## Problem to solve
Restate the listing word for word; omit the images.

[Opening Information supplied section]

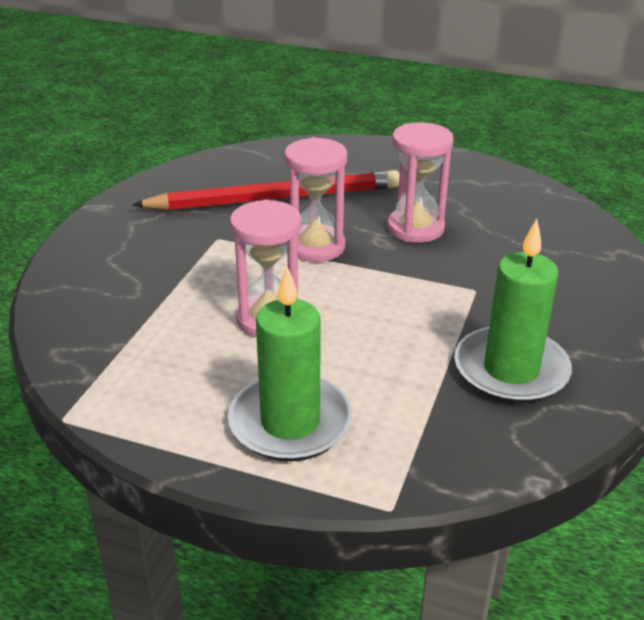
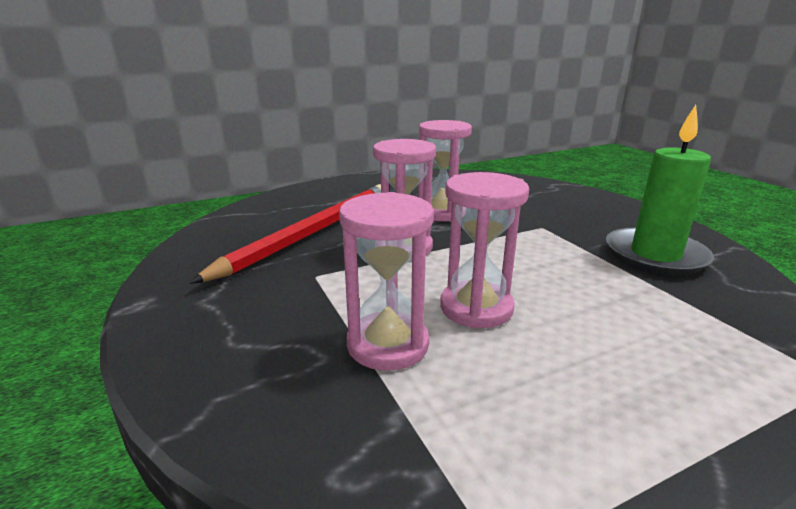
camera: 45 degrees left, 10 degrees down
green candle [228,266,352,461] -> none
none -> pink hourglass [339,192,434,370]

[Closing Information supplied section]

## Result for this task
camera: 45 degrees left, 10 degrees down
green candle [228,266,352,461] -> none
none -> pink hourglass [339,192,434,370]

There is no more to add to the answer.